___ The input ___

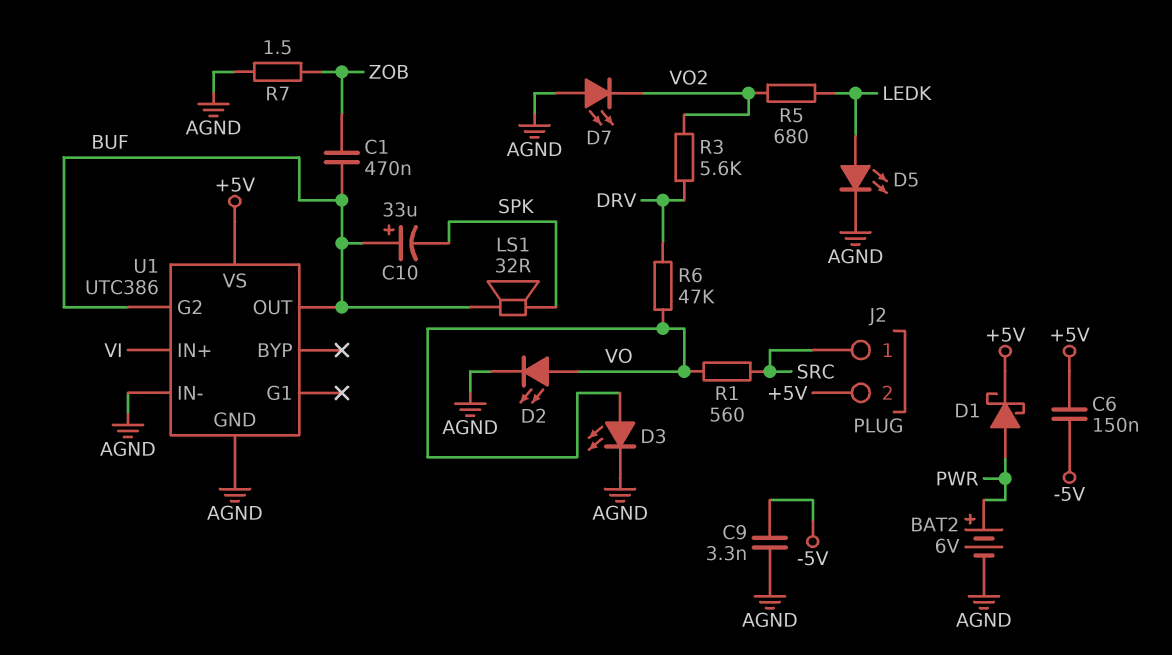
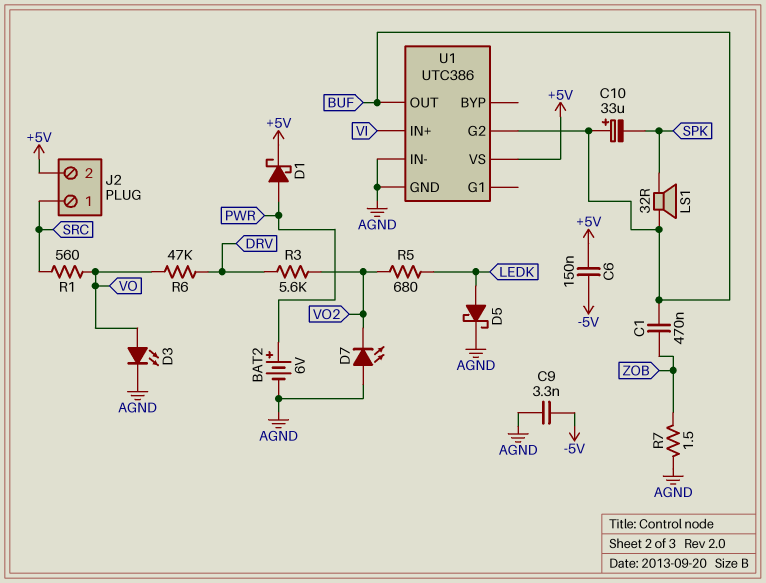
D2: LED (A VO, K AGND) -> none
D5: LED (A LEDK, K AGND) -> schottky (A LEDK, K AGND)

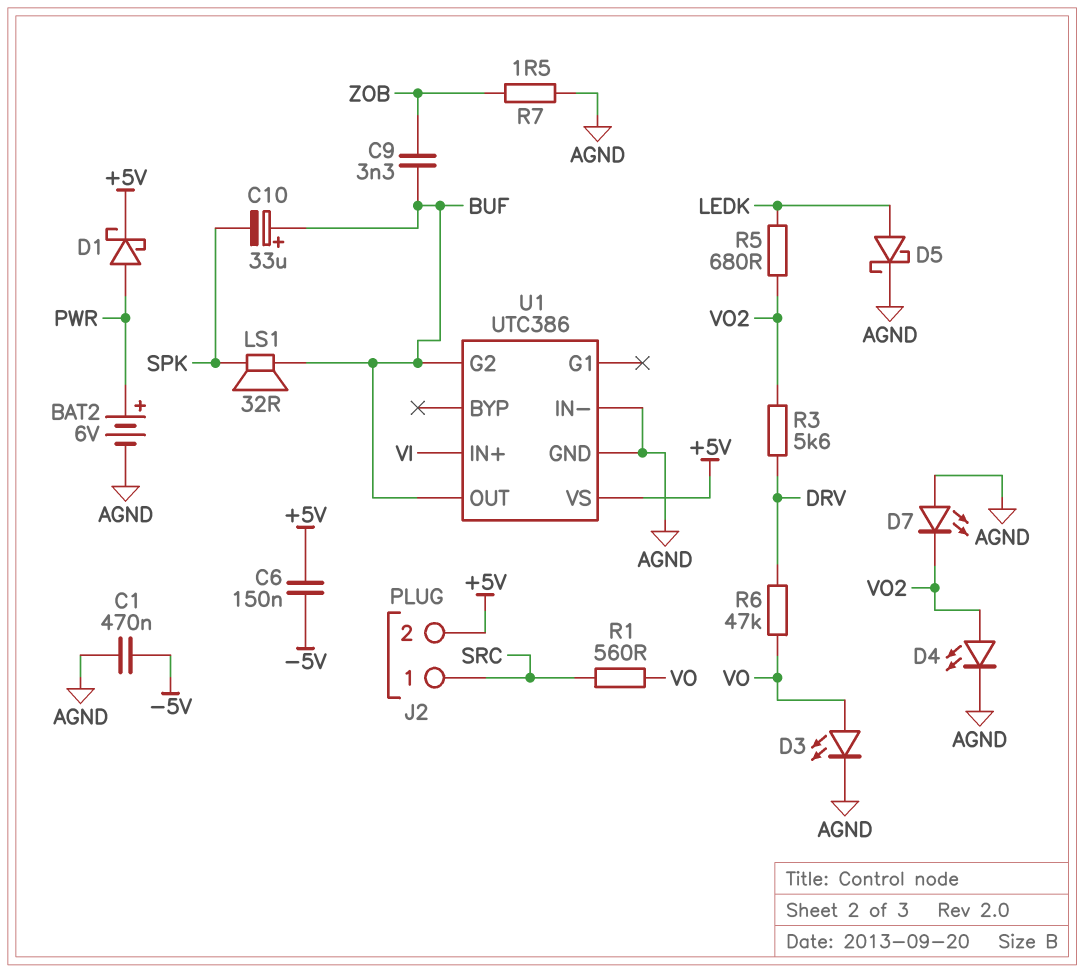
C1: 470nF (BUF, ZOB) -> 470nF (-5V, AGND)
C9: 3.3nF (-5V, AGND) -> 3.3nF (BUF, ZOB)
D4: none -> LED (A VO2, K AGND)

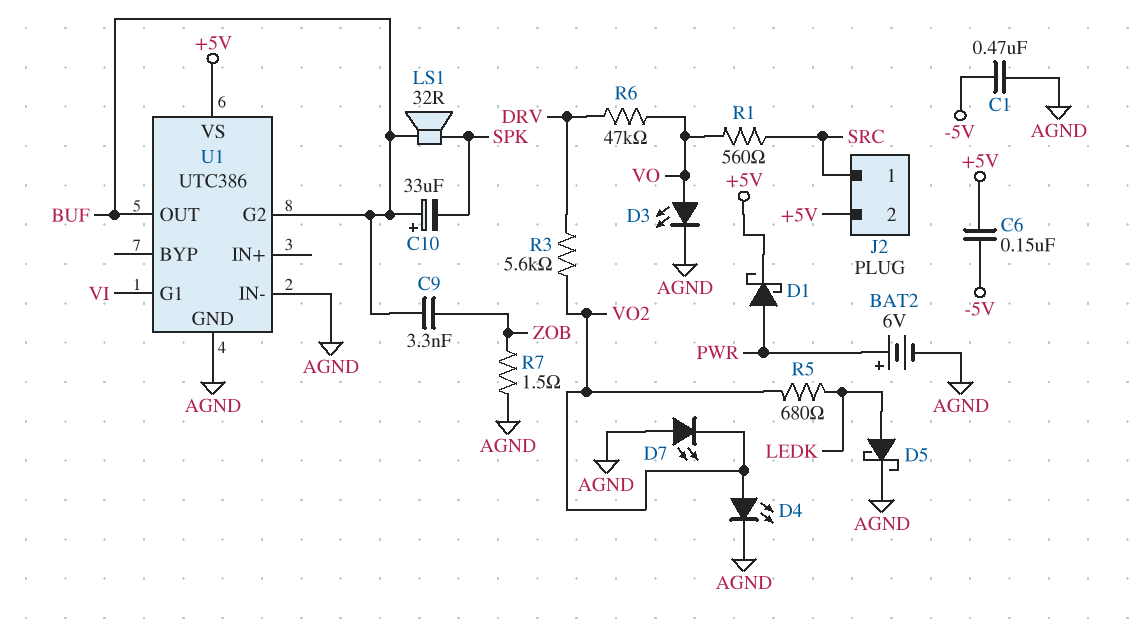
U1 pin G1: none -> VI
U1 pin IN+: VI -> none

___

Work required: Tally up the lines holding the word "AGND" in the data above, and answer with that figure only.

Task output: 5